• **Task requirements**
Could you return all of the records exactly, minus their images?

• **Task material**
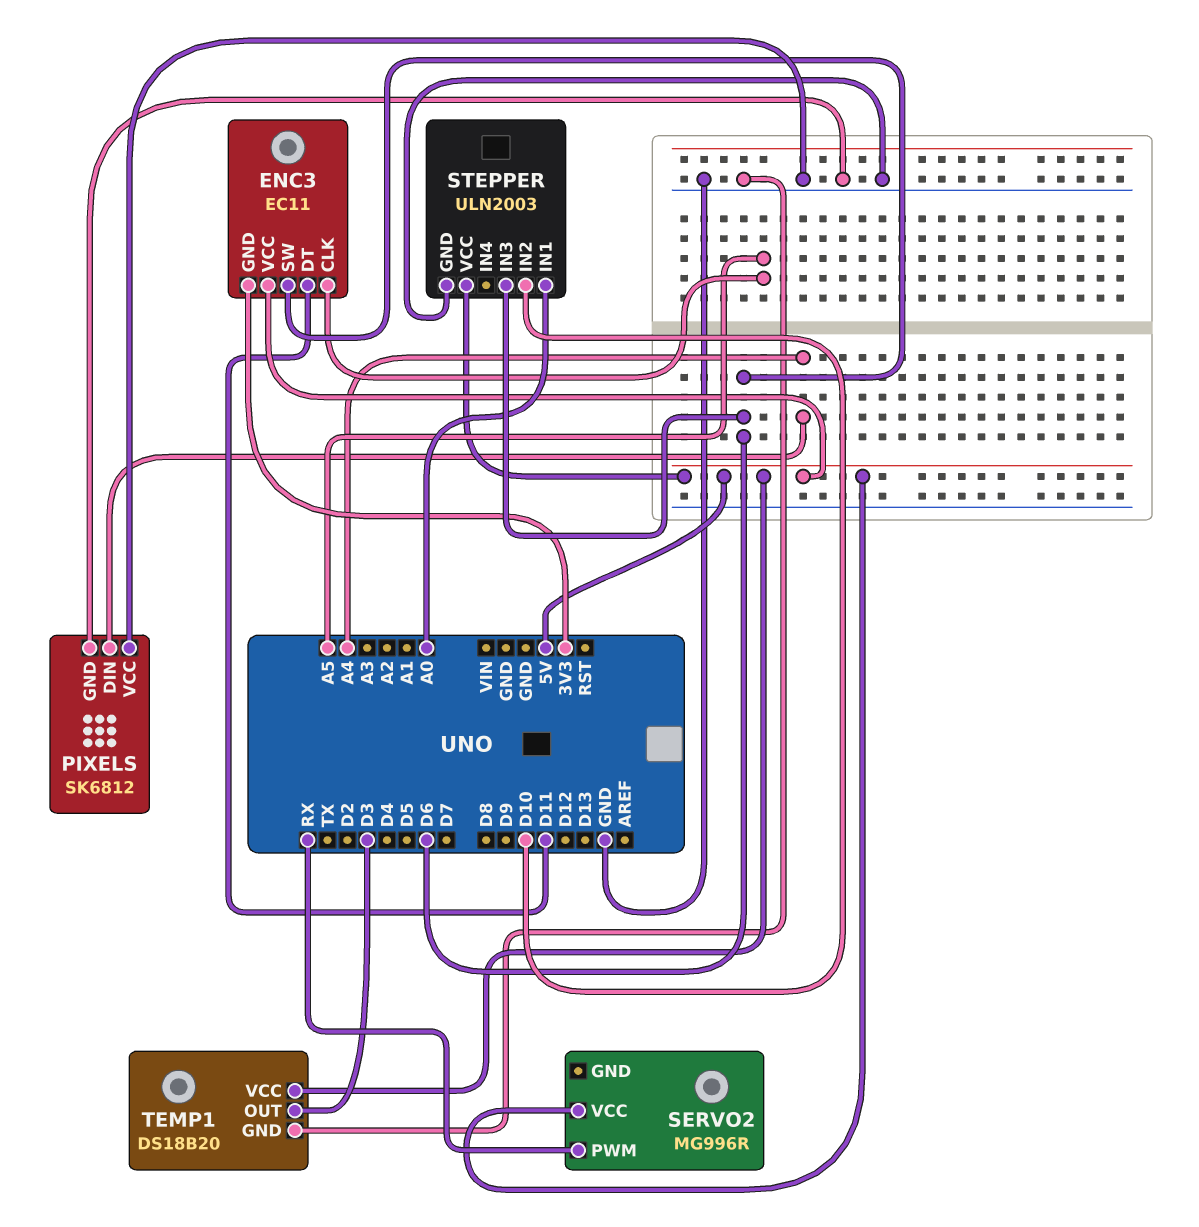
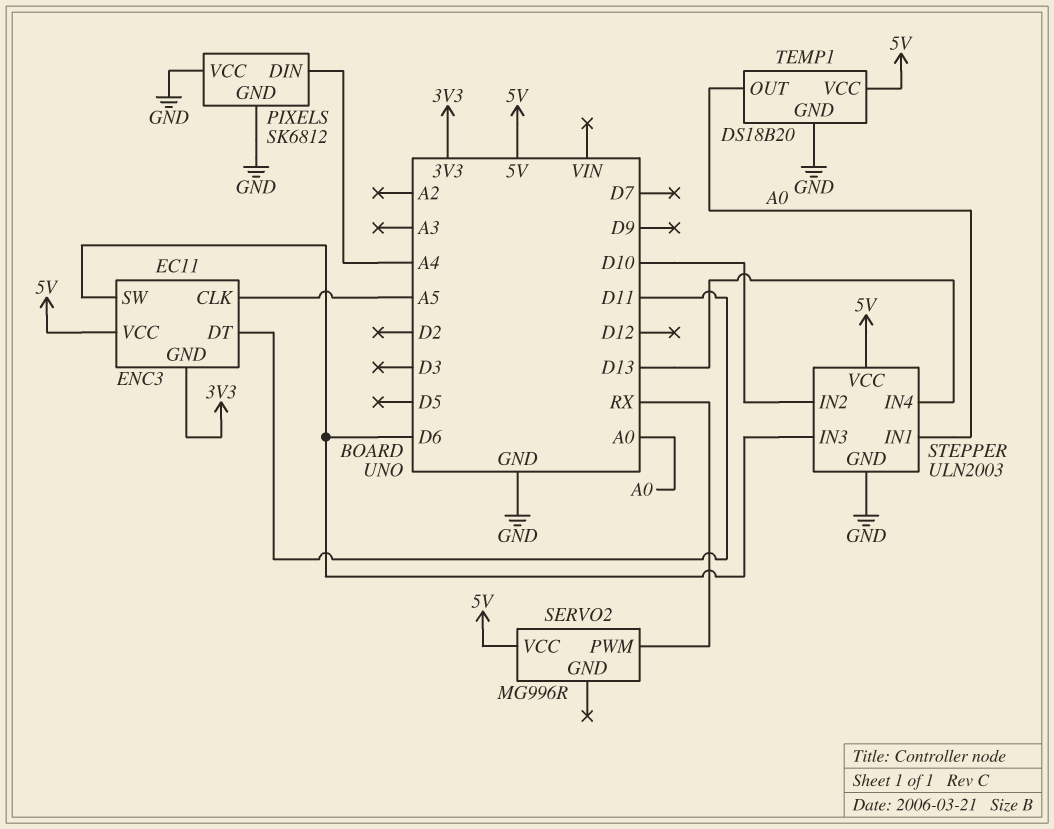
STEPPER pin IN4: none -> D13
TEMP1 pin OUT: D3 -> A0

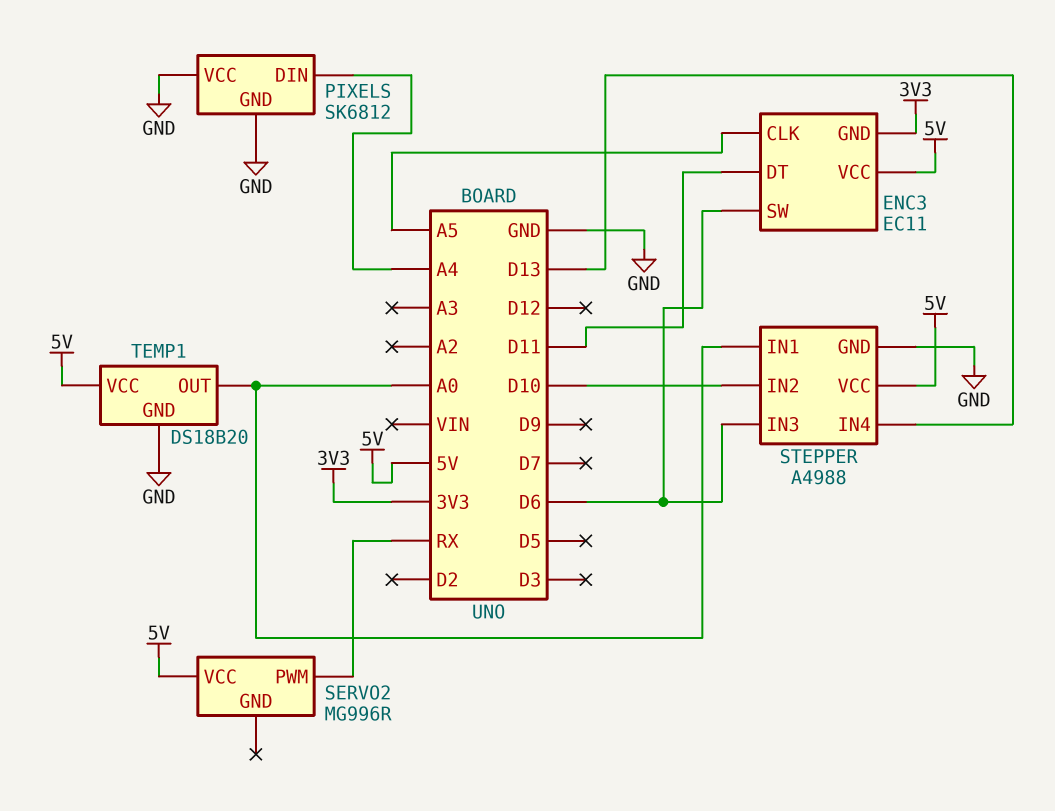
STEPPER: ULN2003 -> A4988

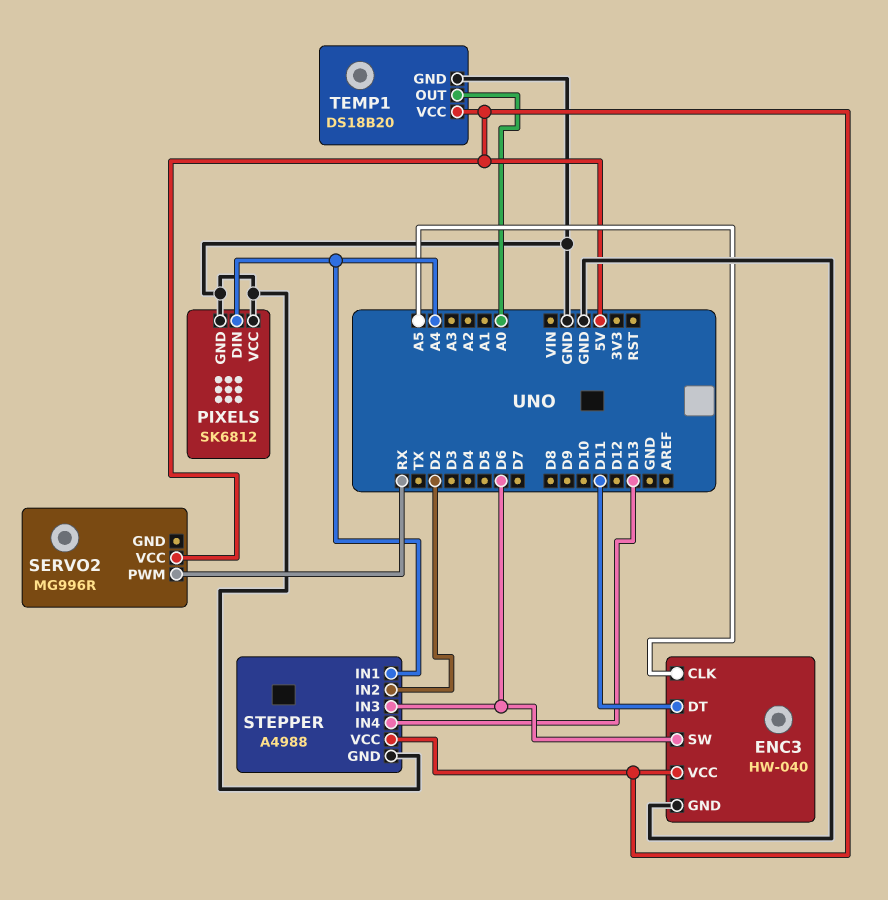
ENC3: EC11 -> HW-040
ENC3 pin GND: 3V3 -> GND
STEPPER pin IN1: A0 -> A4
STEPPER pin IN2: D10 -> D2

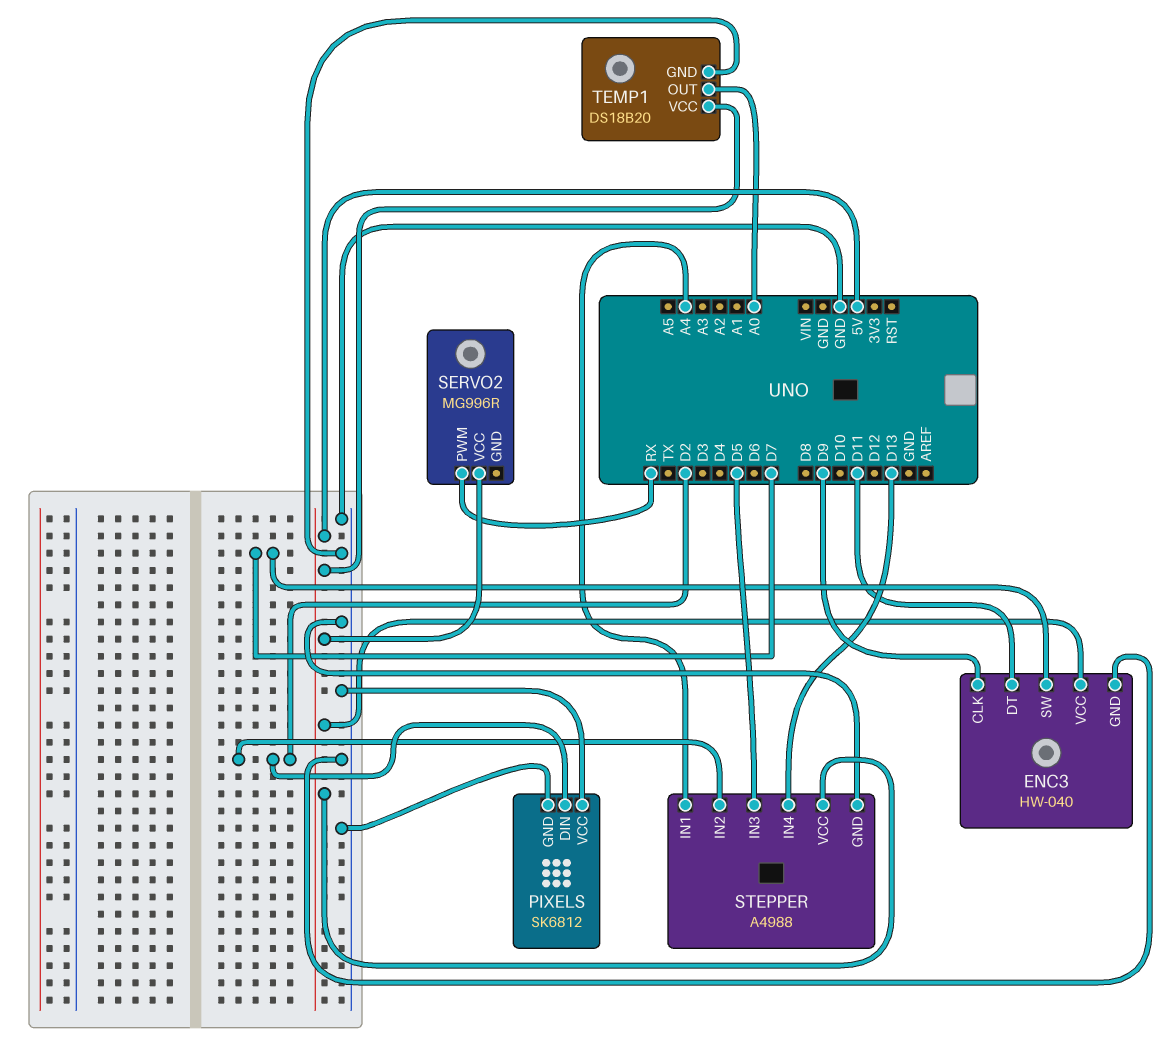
ENC3 pin CLK: A5 -> D9
ENC3 pin SW: D6 -> D7
PIXELS pin DIN: A4 -> D2
STEPPER pin IN3: D6 -> D5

• **Task answer**
STEPPER pin IN4: none -> D13
TEMP1 pin OUT: D3 -> A0

STEPPER: ULN2003 -> A4988

ENC3: EC11 -> HW-040
ENC3 pin GND: 3V3 -> GND
STEPPER pin IN1: A0 -> A4
STEPPER pin IN2: D10 -> D2

ENC3 pin CLK: A5 -> D9
ENC3 pin SW: D6 -> D7
PIXELS pin DIN: A4 -> D2
STEPPER pin IN3: D6 -> D5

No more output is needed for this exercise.